● TASK PROMPT: Only lines holding the string "moved" are wanted; copy each one from the material.

● DATA EXCERPTS:
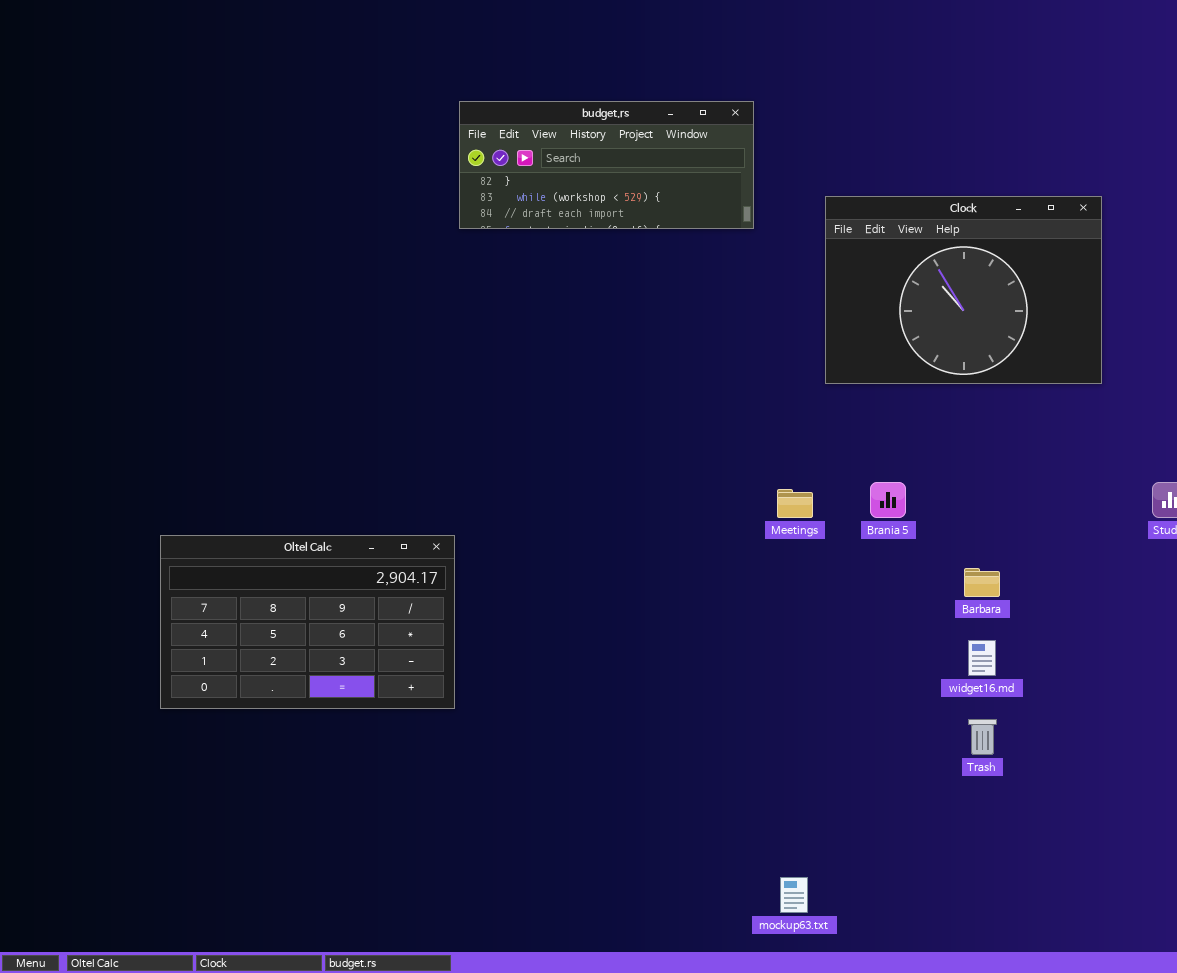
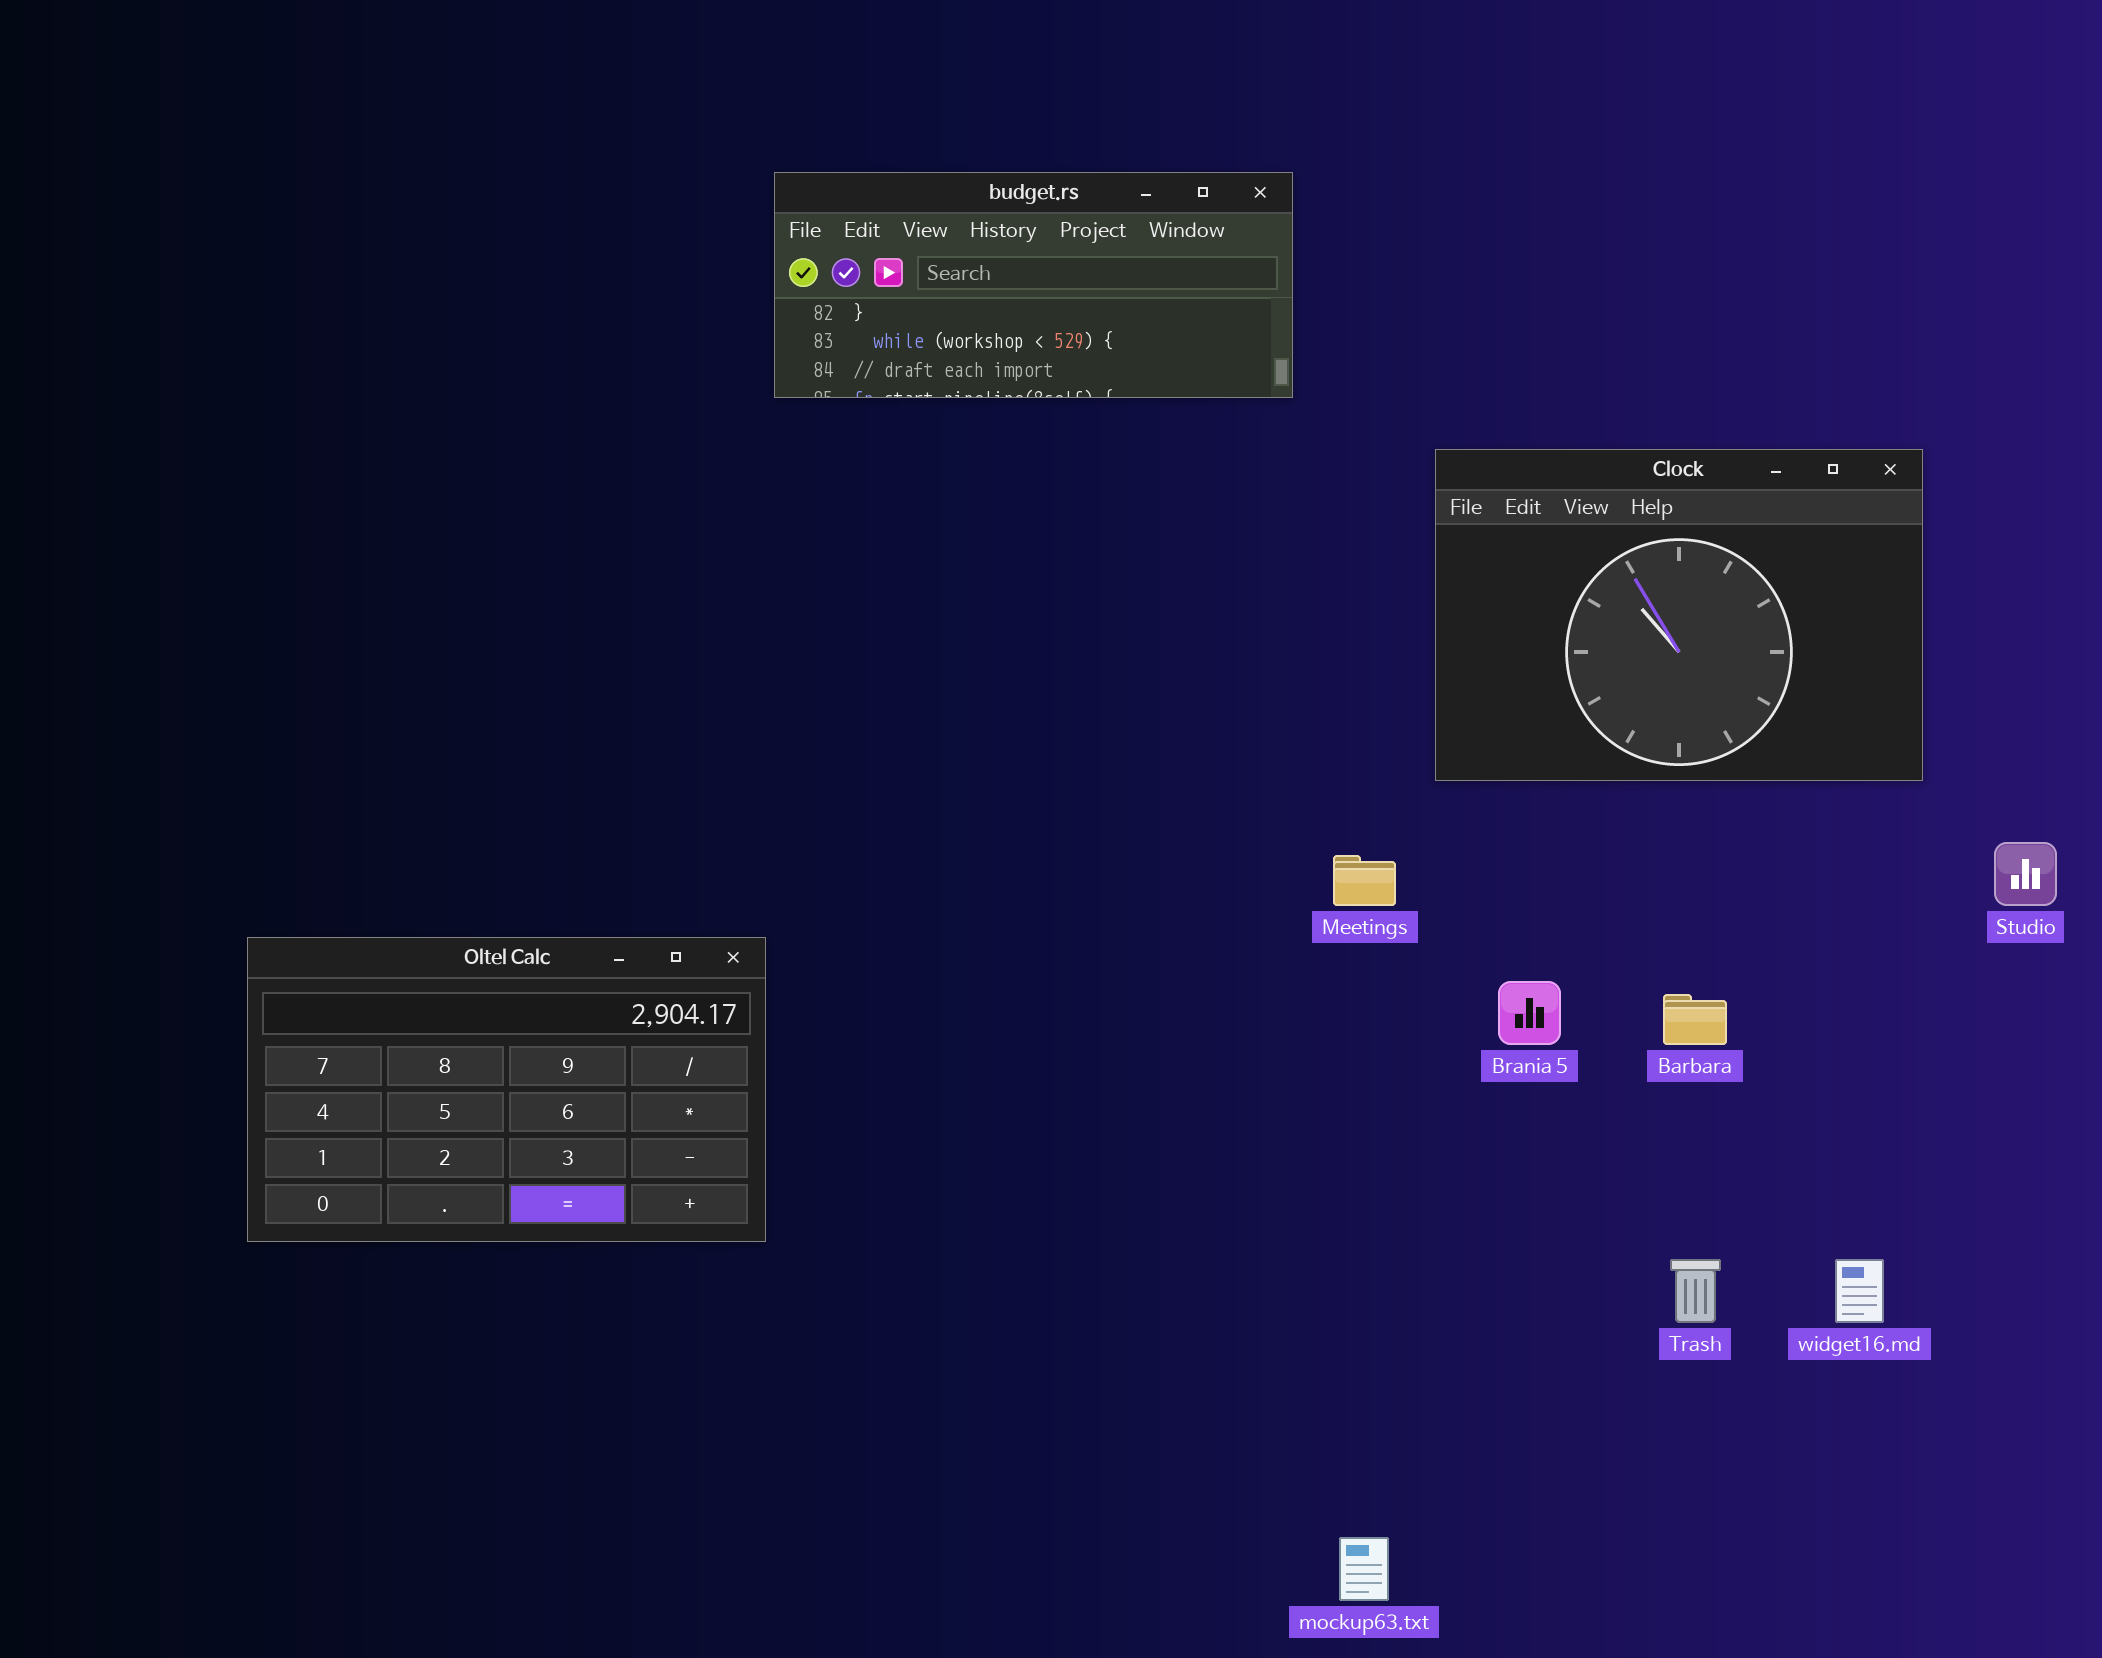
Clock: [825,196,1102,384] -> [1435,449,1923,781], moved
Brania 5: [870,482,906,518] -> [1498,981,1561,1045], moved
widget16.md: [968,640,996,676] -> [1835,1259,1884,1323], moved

---

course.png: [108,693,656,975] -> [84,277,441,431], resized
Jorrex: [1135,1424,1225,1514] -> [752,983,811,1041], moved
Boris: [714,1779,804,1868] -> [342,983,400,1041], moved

● SOLUTION FOR THIS EXERCISE:
Clock: [825,196,1102,384] -> [1435,449,1923,781], moved
Brania 5: [870,482,906,518] -> [1498,981,1561,1045], moved
widget16.md: [968,640,996,676] -> [1835,1259,1884,1323], moved
Jorrex: [1135,1424,1225,1514] -> [752,983,811,1041], moved
Boris: [714,1779,804,1868] -> [342,983,400,1041], moved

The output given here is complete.